#### Given entries
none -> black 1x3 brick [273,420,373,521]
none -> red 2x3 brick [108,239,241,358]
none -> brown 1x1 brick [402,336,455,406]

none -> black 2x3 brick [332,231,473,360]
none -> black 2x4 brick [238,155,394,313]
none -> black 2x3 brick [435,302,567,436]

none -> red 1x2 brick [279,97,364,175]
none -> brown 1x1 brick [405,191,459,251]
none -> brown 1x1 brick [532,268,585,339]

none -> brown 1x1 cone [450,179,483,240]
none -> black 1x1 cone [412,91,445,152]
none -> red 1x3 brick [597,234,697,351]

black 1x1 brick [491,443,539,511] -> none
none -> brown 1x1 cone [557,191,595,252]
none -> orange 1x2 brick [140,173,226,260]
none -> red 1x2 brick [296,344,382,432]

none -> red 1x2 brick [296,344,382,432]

==

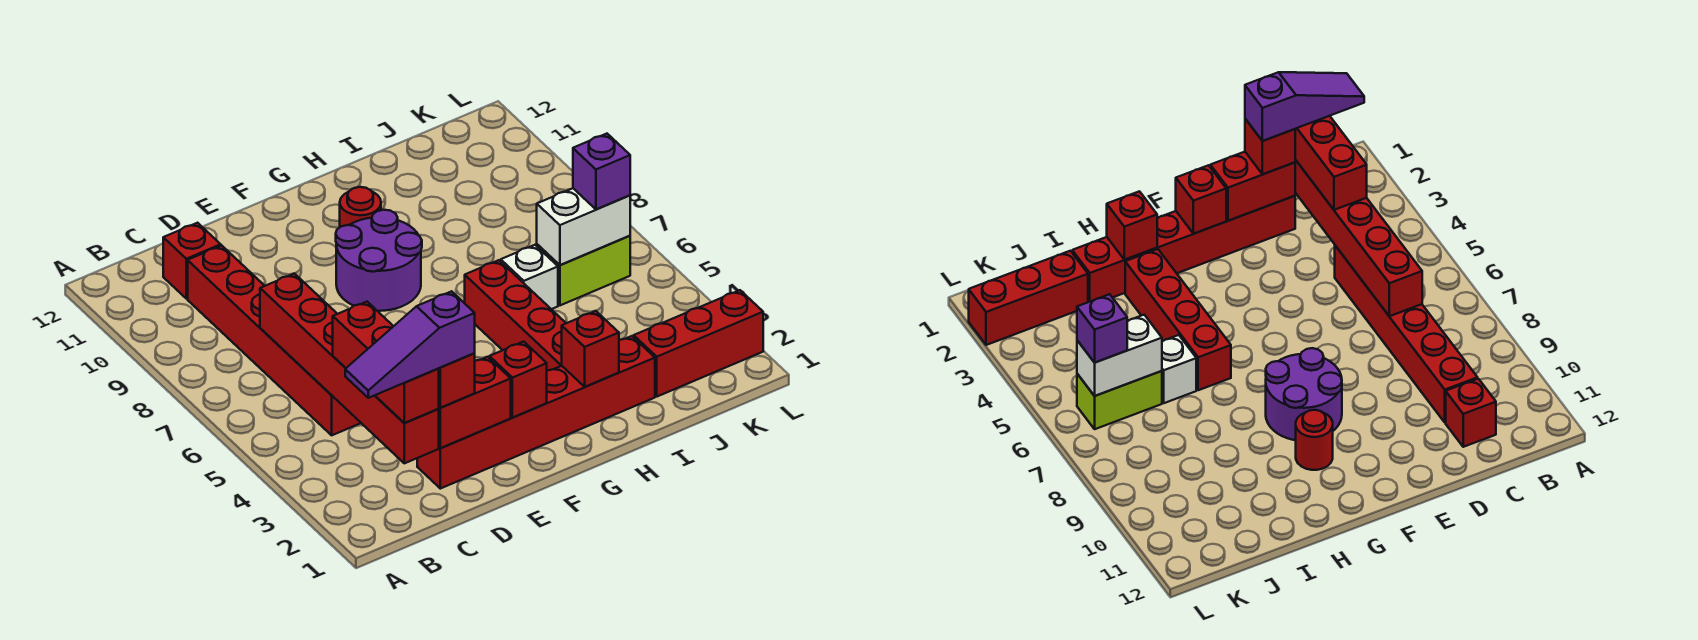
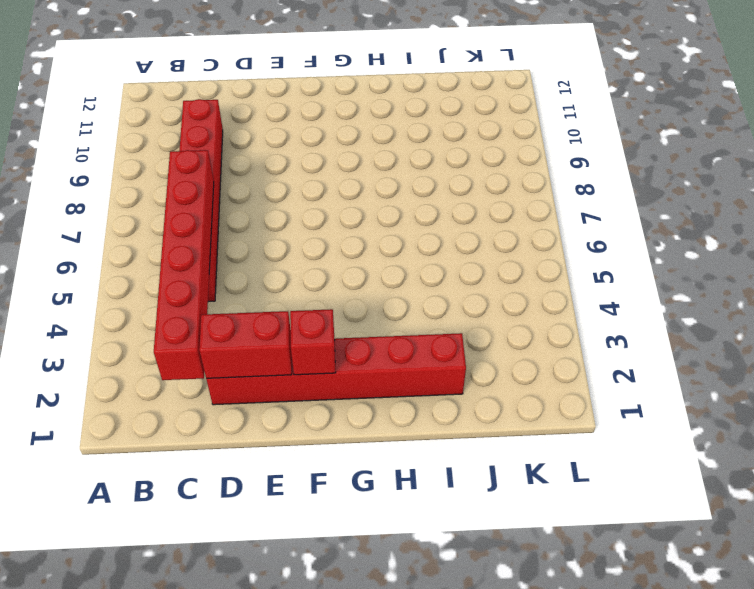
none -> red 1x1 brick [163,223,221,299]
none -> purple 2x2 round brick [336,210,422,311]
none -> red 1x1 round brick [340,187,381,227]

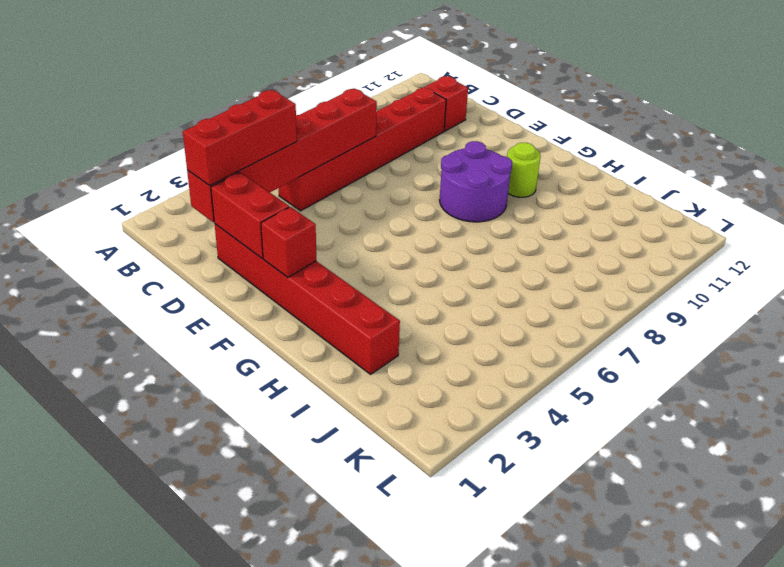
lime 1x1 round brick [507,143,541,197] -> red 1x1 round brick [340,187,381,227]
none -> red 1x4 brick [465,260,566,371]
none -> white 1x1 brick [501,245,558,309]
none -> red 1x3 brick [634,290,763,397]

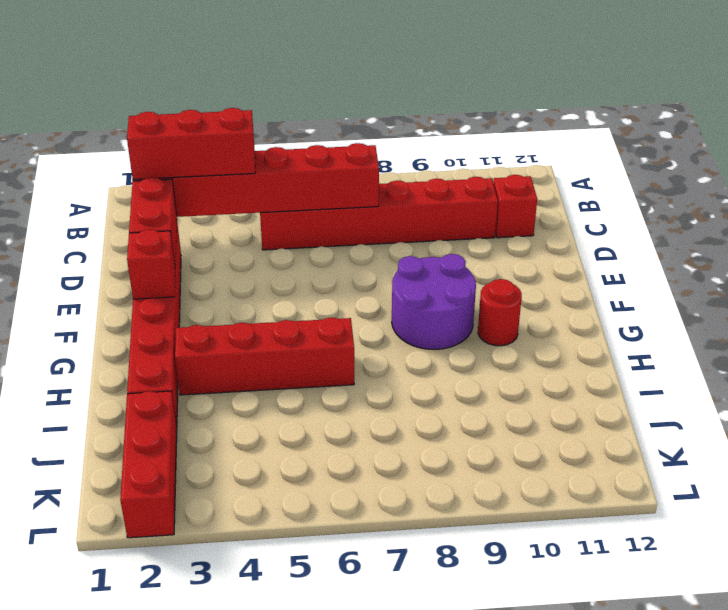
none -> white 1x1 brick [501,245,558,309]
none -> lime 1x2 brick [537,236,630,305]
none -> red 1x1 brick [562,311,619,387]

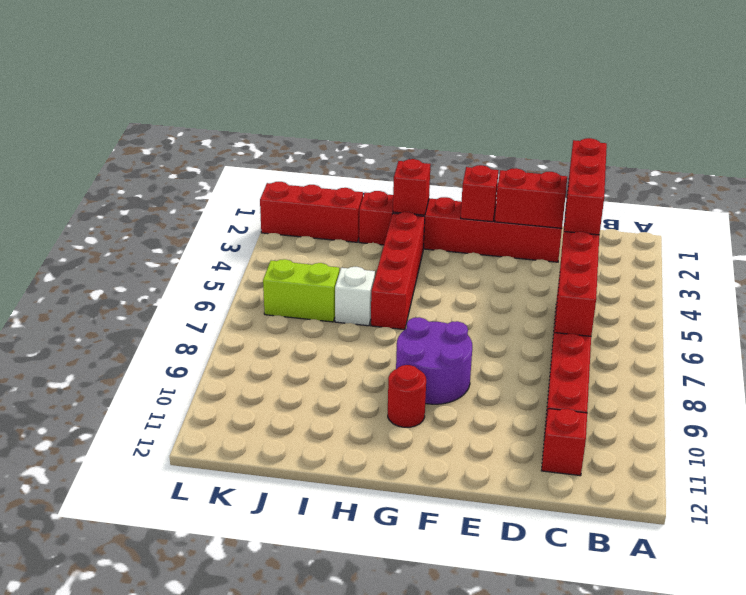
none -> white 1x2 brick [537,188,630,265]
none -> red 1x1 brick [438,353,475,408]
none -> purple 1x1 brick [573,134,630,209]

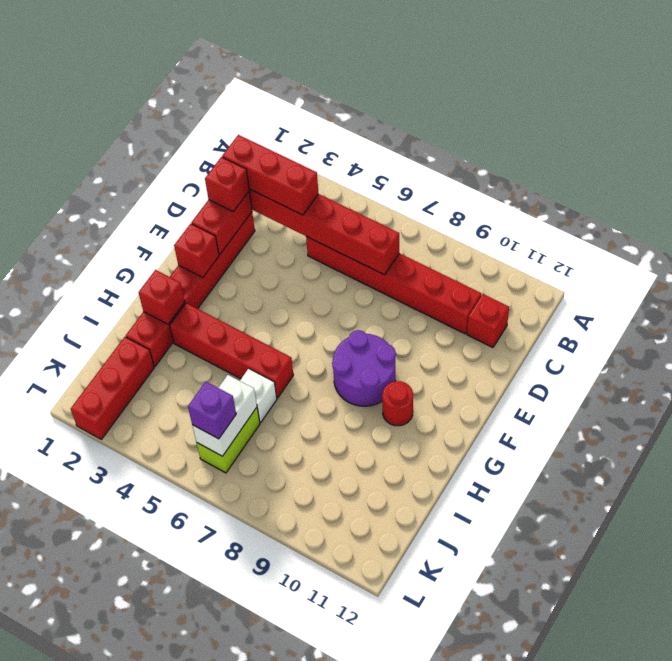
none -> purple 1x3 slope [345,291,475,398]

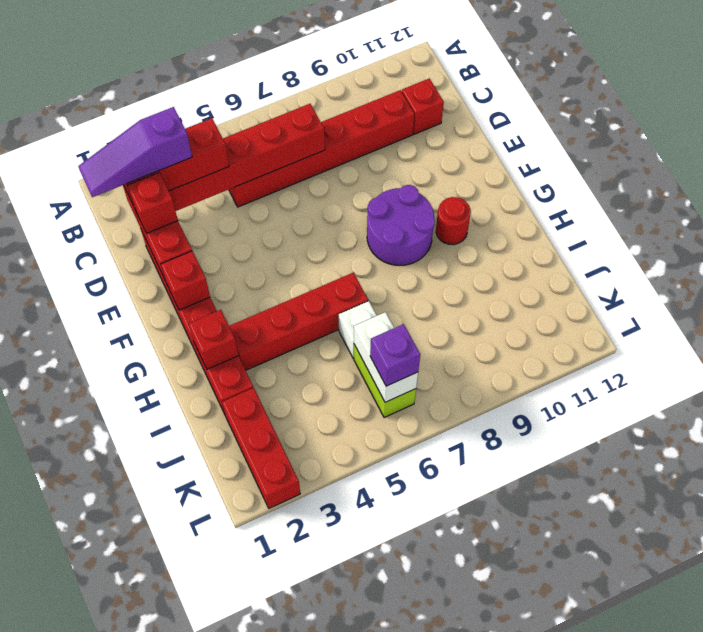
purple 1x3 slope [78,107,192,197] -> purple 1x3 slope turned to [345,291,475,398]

#### Task brief
If the string "brown" appears in a line of the entries, report the line.

#### Exercise output
none -> brown 1x1 brick [402,336,455,406]
none -> brown 1x1 brick [405,191,459,251]
none -> brown 1x1 brick [532,268,585,339]
none -> brown 1x1 cone [450,179,483,240]
none -> brown 1x1 cone [557,191,595,252]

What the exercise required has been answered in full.